Start of Block

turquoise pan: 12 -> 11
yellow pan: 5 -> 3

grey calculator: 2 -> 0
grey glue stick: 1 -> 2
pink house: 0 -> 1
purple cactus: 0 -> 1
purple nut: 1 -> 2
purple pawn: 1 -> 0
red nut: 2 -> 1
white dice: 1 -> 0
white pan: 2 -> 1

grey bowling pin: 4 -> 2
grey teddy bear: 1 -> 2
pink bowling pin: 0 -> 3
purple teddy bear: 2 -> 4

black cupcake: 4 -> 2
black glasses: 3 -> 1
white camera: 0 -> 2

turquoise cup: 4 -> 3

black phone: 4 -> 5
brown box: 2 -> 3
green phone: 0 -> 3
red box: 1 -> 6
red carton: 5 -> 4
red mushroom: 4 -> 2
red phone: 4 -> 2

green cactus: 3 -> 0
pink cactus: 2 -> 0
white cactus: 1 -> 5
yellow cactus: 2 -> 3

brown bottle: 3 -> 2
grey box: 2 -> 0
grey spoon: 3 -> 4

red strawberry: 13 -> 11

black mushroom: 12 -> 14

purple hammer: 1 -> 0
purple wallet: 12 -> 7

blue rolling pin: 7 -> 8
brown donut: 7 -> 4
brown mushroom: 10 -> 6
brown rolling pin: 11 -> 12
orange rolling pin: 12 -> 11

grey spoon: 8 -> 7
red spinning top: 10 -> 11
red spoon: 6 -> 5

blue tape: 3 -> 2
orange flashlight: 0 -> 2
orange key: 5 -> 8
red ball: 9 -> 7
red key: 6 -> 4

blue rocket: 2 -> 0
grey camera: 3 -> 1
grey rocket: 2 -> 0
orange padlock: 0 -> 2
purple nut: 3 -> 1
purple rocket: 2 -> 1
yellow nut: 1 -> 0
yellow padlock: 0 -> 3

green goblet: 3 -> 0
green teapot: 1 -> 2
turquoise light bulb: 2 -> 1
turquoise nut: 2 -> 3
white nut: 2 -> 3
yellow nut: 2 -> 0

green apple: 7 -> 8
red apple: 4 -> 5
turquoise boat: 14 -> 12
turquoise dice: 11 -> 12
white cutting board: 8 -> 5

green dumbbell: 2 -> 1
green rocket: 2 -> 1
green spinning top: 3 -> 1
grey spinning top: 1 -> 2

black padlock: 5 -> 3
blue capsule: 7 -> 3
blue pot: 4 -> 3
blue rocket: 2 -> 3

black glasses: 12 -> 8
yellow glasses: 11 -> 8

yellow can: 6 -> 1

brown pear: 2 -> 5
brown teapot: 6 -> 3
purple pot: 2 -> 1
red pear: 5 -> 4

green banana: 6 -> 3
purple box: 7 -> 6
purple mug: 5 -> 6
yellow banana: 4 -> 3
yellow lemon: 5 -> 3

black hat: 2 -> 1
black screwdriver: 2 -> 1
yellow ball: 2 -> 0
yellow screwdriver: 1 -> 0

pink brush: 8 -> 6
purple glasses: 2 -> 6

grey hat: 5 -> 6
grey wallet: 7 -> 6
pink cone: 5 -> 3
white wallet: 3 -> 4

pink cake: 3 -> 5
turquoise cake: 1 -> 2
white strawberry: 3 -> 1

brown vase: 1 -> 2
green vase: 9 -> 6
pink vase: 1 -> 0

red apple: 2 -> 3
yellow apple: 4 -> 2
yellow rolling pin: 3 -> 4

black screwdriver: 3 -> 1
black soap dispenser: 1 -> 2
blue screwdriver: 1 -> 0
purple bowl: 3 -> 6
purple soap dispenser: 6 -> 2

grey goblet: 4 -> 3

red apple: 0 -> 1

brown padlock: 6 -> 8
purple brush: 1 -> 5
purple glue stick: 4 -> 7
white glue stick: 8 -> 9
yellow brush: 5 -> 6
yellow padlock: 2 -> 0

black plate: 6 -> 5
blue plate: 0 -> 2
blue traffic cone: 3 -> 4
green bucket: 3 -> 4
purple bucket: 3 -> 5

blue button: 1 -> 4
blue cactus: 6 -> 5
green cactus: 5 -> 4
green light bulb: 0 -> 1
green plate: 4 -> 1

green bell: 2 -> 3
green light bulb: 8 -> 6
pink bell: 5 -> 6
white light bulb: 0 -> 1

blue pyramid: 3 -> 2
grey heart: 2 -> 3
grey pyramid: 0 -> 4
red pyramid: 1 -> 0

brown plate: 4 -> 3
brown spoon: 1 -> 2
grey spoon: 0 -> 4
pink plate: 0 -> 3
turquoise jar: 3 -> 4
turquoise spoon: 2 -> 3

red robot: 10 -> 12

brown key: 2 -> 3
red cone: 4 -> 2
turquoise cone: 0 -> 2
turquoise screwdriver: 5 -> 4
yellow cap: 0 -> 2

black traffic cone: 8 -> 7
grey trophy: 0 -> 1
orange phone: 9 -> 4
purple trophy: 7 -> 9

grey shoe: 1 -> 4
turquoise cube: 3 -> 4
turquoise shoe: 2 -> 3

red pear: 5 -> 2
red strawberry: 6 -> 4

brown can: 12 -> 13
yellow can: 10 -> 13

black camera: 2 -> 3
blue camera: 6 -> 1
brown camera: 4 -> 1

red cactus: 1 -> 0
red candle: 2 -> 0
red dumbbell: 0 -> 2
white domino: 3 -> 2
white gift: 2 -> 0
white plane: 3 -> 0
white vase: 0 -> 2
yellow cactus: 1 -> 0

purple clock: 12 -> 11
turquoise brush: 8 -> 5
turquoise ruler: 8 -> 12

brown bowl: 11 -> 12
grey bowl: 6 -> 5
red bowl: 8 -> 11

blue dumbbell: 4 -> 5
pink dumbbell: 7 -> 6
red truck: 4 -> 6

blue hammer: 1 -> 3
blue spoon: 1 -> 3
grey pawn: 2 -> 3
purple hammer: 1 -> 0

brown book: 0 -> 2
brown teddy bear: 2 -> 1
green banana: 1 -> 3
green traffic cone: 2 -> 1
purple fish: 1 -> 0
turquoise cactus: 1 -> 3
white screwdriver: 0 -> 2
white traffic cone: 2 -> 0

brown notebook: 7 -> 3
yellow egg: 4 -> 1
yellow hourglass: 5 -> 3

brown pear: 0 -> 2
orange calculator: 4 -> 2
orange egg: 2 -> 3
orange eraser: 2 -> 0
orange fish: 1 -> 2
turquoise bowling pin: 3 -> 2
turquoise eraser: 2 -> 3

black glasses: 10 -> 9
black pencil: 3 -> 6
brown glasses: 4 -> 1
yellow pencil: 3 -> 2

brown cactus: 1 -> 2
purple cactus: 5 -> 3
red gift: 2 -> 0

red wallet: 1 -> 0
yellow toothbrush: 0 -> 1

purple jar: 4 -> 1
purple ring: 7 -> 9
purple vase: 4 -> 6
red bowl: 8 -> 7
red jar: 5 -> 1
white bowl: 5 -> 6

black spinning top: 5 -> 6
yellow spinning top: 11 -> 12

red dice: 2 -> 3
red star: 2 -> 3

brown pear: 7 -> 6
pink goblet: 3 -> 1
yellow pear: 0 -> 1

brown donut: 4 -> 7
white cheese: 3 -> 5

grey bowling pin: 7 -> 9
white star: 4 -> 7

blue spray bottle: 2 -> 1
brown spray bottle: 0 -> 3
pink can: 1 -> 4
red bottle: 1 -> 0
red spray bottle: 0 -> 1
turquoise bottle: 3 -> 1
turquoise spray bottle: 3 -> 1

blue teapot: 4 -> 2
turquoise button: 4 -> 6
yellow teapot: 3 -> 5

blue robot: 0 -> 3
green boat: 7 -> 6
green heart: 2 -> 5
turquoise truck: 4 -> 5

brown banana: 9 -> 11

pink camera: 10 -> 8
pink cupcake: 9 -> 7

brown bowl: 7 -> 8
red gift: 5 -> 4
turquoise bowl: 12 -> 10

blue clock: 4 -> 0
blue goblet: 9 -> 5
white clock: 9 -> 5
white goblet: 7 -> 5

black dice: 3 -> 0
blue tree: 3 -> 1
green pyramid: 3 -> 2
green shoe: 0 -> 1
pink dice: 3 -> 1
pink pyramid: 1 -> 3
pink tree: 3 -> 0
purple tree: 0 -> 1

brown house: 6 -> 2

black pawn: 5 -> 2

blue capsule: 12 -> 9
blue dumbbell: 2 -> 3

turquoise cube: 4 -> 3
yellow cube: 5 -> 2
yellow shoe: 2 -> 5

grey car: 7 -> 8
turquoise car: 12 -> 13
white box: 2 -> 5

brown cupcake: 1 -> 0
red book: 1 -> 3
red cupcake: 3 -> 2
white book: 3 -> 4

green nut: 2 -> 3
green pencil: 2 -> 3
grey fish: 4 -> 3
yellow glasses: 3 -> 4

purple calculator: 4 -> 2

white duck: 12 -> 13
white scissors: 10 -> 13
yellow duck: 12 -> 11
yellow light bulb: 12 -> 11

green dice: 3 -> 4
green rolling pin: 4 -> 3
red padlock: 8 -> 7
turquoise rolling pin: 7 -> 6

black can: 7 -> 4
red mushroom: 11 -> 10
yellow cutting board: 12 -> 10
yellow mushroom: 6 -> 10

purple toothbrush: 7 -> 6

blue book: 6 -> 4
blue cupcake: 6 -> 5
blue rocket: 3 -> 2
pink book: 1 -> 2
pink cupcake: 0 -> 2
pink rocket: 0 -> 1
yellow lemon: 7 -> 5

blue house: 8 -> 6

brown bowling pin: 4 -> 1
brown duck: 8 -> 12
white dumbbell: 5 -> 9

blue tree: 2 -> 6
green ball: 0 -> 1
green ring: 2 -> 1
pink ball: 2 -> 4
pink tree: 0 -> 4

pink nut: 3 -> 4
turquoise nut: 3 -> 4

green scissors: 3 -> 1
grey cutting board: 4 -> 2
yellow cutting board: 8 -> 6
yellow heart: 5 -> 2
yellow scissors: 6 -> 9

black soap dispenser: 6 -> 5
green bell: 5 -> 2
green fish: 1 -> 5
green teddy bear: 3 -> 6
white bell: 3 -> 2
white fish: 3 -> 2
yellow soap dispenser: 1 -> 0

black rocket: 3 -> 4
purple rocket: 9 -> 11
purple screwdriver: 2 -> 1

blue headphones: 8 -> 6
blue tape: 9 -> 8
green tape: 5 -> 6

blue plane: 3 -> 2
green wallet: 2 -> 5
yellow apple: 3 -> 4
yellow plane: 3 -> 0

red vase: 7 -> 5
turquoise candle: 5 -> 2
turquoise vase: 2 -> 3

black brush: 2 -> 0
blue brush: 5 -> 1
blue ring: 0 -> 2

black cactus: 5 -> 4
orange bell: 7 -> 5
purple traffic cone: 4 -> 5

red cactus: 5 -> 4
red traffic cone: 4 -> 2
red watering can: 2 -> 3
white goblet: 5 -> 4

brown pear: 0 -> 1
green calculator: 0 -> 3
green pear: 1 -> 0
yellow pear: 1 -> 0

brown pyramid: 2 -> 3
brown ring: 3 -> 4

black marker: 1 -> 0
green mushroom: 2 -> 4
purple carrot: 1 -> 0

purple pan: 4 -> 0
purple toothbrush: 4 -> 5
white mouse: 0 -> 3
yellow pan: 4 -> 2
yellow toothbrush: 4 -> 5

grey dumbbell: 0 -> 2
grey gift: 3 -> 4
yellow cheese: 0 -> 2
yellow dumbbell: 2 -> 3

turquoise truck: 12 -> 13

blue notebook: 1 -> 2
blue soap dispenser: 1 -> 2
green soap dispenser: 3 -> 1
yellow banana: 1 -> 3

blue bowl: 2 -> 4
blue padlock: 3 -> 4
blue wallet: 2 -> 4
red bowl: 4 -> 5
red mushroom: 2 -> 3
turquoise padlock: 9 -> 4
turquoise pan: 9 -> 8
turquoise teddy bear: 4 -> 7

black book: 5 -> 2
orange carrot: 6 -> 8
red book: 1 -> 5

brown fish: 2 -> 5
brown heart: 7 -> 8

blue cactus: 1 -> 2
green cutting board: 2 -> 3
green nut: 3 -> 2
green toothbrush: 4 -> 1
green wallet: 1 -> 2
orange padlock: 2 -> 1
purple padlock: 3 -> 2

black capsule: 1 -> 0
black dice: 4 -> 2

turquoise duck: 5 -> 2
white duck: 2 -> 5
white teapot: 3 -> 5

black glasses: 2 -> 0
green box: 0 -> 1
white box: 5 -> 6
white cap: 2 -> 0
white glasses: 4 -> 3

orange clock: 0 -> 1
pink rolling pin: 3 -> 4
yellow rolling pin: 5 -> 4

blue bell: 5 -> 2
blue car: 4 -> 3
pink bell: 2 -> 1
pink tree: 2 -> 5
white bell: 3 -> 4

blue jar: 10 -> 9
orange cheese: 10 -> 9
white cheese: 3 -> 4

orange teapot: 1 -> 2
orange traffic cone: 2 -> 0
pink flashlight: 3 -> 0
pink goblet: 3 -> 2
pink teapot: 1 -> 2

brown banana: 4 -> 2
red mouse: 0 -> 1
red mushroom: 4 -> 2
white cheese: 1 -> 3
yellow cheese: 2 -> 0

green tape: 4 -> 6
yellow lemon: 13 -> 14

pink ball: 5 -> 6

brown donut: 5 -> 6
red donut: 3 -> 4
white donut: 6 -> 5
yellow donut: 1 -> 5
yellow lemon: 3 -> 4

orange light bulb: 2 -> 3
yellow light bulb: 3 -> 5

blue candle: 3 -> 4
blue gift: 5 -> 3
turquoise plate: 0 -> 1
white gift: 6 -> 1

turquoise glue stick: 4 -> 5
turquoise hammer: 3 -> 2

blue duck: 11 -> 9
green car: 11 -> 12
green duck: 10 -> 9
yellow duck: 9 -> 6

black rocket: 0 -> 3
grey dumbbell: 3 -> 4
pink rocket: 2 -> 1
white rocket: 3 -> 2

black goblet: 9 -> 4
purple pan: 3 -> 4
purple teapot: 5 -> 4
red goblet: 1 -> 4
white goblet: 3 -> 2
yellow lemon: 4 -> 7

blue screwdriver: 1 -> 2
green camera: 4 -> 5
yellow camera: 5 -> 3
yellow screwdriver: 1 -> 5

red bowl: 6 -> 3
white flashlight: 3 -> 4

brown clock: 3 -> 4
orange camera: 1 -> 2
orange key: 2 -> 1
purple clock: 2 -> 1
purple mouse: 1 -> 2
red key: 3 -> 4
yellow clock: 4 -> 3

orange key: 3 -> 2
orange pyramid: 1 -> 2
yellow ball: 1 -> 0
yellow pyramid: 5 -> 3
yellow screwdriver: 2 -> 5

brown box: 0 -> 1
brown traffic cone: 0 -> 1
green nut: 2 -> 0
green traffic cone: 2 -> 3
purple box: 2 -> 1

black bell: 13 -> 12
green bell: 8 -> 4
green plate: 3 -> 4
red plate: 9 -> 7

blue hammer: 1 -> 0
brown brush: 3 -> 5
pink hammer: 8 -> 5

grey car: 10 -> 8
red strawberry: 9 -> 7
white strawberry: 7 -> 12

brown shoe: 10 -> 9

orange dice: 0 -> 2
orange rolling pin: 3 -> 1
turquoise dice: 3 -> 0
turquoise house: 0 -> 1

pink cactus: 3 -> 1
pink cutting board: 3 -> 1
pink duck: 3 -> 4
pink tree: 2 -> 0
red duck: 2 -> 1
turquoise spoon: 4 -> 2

End of Block

Your reply is to repeat, unchanged, the lines above running from the one with "black marker: 1 -> 0" up to and including the one with "blue car: 4 -> 3".

▸ COMPLETED TASK
black marker: 1 -> 0
green mushroom: 2 -> 4
purple carrot: 1 -> 0

purple pan: 4 -> 0
purple toothbrush: 4 -> 5
white mouse: 0 -> 3
yellow pan: 4 -> 2
yellow toothbrush: 4 -> 5

grey dumbbell: 0 -> 2
grey gift: 3 -> 4
yellow cheese: 0 -> 2
yellow dumbbell: 2 -> 3

turquoise truck: 12 -> 13

blue notebook: 1 -> 2
blue soap dispenser: 1 -> 2
green soap dispenser: 3 -> 1
yellow banana: 1 -> 3

blue bowl: 2 -> 4
blue padlock: 3 -> 4
blue wallet: 2 -> 4
red bowl: 4 -> 5
red mushroom: 2 -> 3
turquoise padlock: 9 -> 4
turquoise pan: 9 -> 8
turquoise teddy bear: 4 -> 7

black book: 5 -> 2
orange carrot: 6 -> 8
red book: 1 -> 5

brown fish: 2 -> 5
brown heart: 7 -> 8

blue cactus: 1 -> 2
green cutting board: 2 -> 3
green nut: 3 -> 2
green toothbrush: 4 -> 1
green wallet: 1 -> 2
orange padlock: 2 -> 1
purple padlock: 3 -> 2

black capsule: 1 -> 0
black dice: 4 -> 2

turquoise duck: 5 -> 2
white duck: 2 -> 5
white teapot: 3 -> 5

black glasses: 2 -> 0
green box: 0 -> 1
white box: 5 -> 6
white cap: 2 -> 0
white glasses: 4 -> 3

orange clock: 0 -> 1
pink rolling pin: 3 -> 4
yellow rolling pin: 5 -> 4

blue bell: 5 -> 2
blue car: 4 -> 3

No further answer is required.